TASK STATEMENT: Beginning with the line where "J2 pin 1: 0V -> +3V3" appears, retype every remaining line of the data below, both the first and last included.

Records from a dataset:
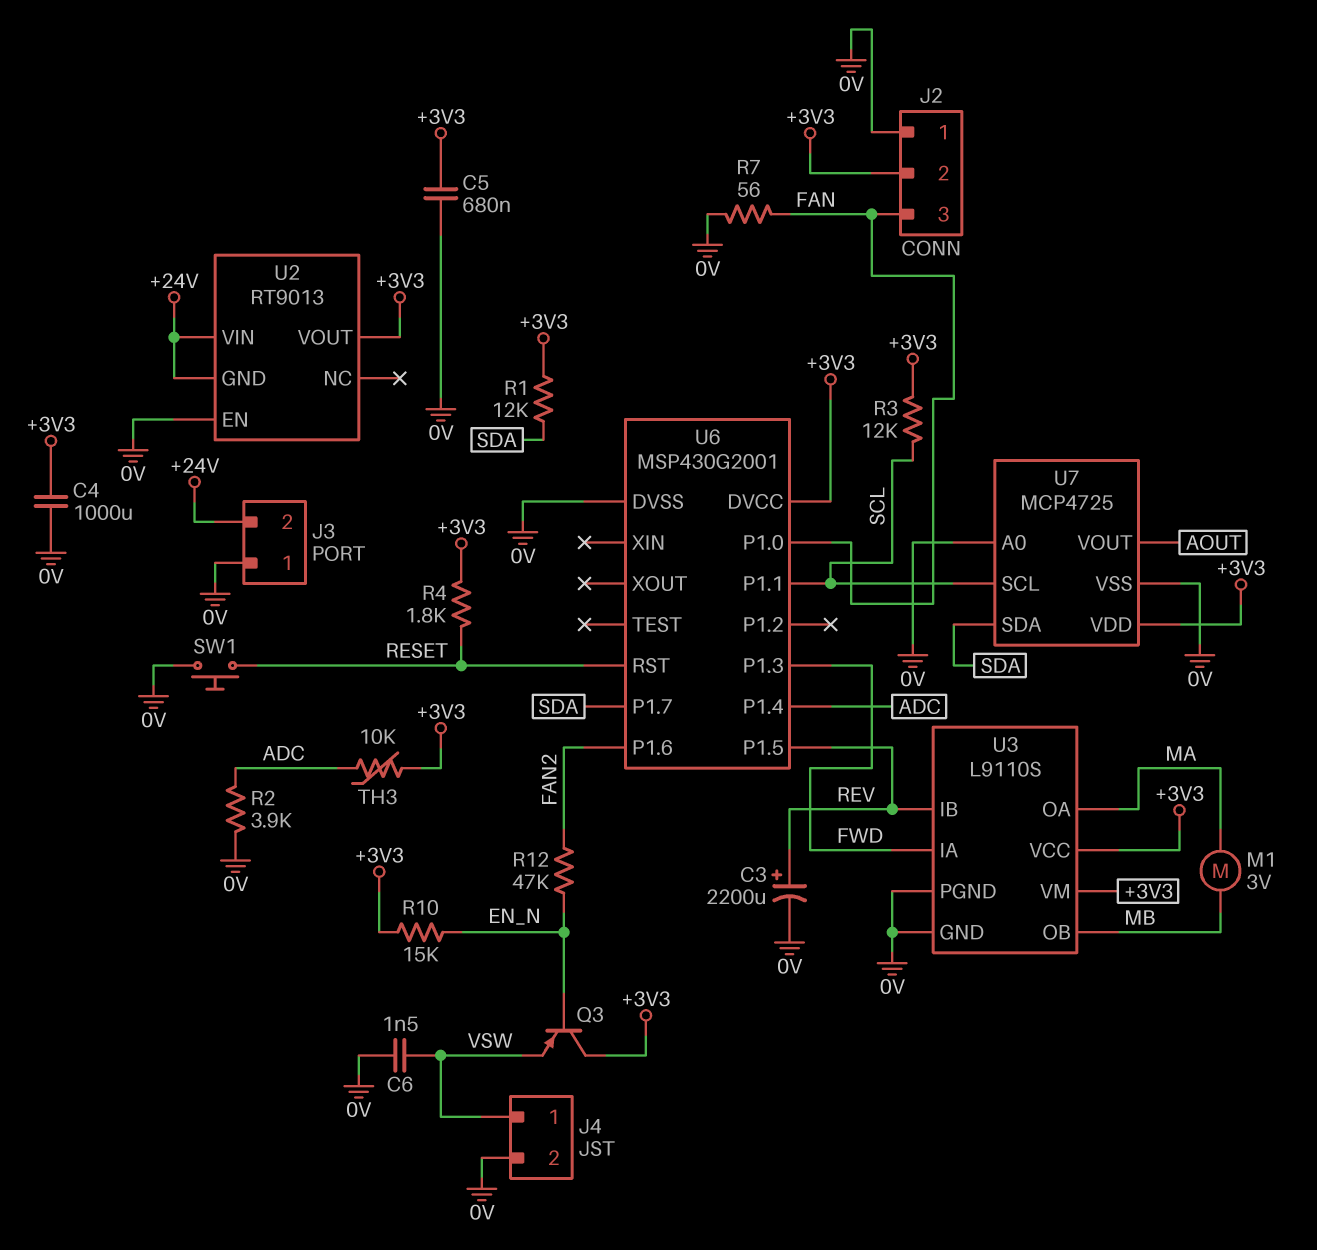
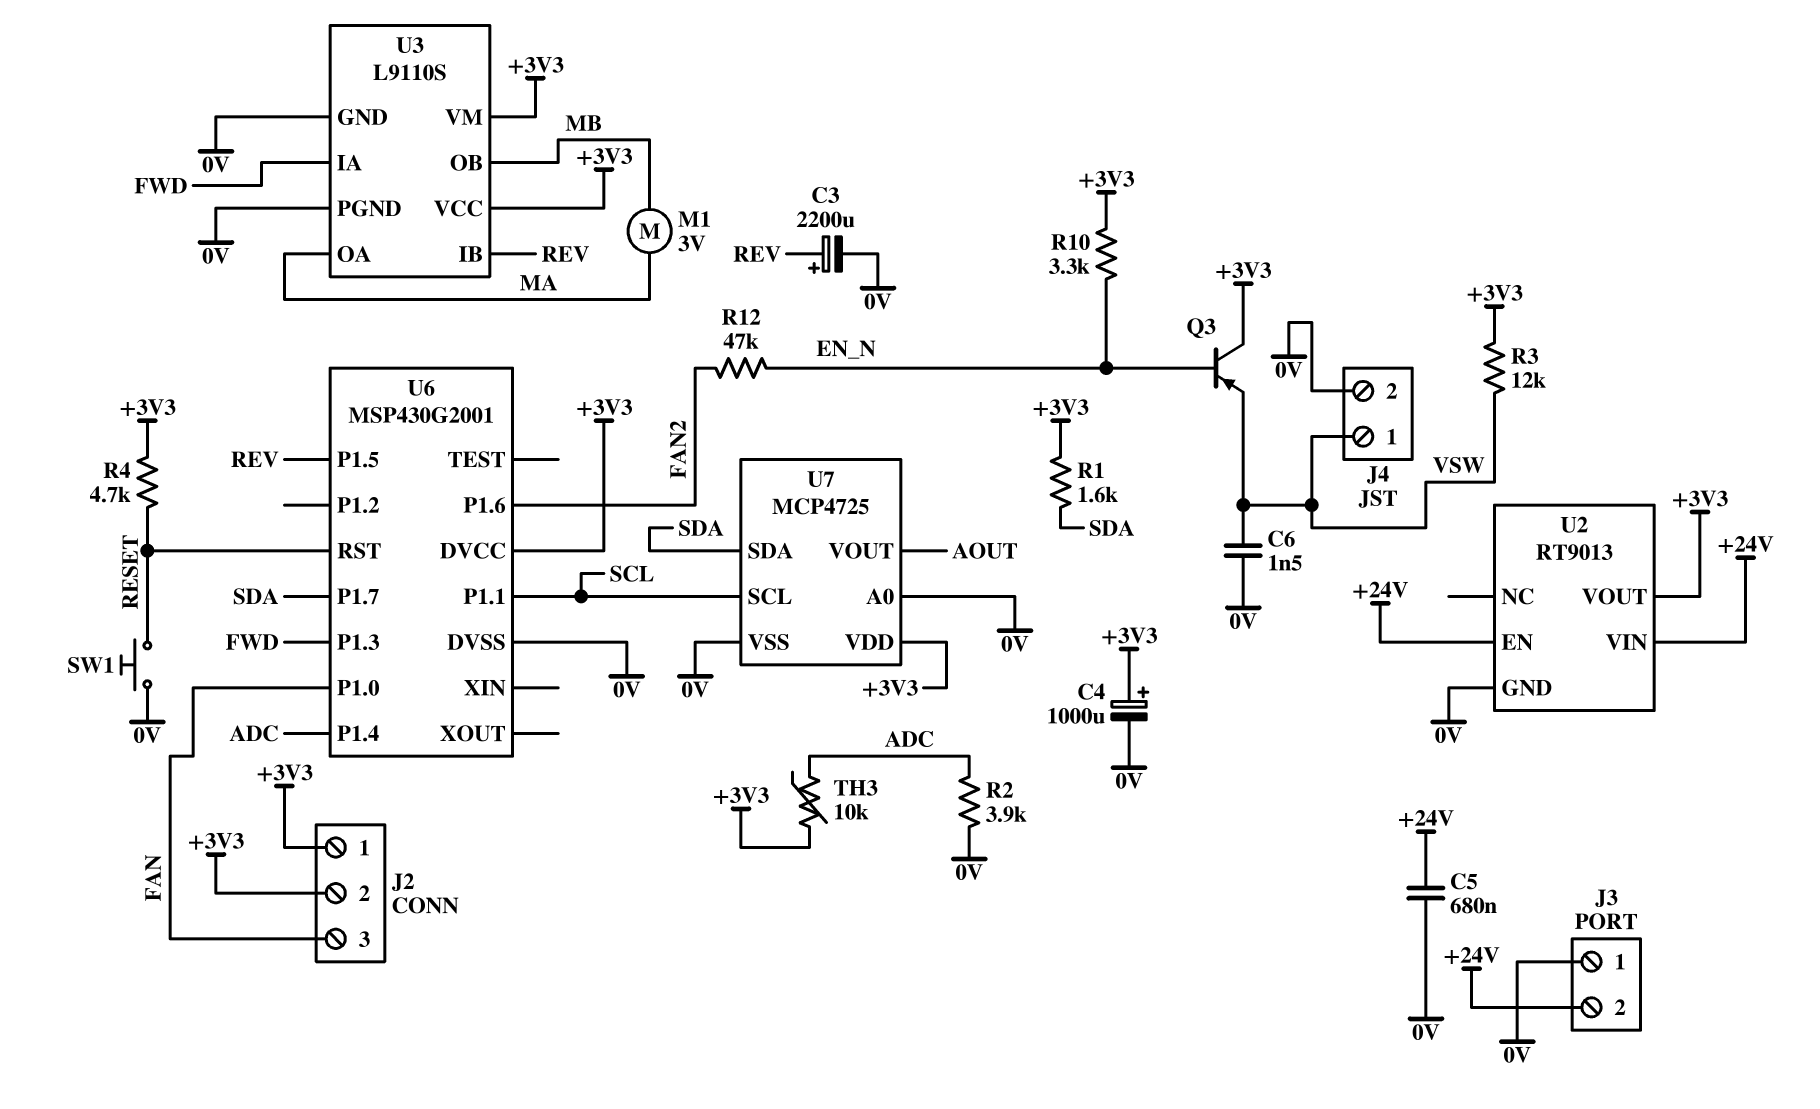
C4: 1000uF (+3V3, 0V) -> 1000uF (plus +3V3, minus 0V)
C5: 680nF (+3V3, 0V) -> 680nF (+24V, 0V)
J2 pin 1: 0V -> +3V3
R1: 12k (+3V3, SDA) -> 1.6k (+3V3, SDA)
R3: 12k (+3V3, SCL) -> 12k (+3V3, VSW)
R4: 1.8k (+3V3, RESET) -> 4.7k (+3V3, RESET)
R7: 56 (0V, FAN) -> none
R10: 15k (+3V3, EN_N) -> 3.3k (+3V3, EN_N)
U2 pin EN: 0V -> +24V
U2 pin GND: +24V -> 0V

SOLUTION BELOW:
J2 pin 1: 0V -> +3V3
R1: 12k (+3V3, SDA) -> 1.6k (+3V3, SDA)
R3: 12k (+3V3, SCL) -> 12k (+3V3, VSW)
R4: 1.8k (+3V3, RESET) -> 4.7k (+3V3, RESET)
R7: 56 (0V, FAN) -> none
R10: 15k (+3V3, EN_N) -> 3.3k (+3V3, EN_N)
U2 pin EN: 0V -> +24V
U2 pin GND: +24V -> 0V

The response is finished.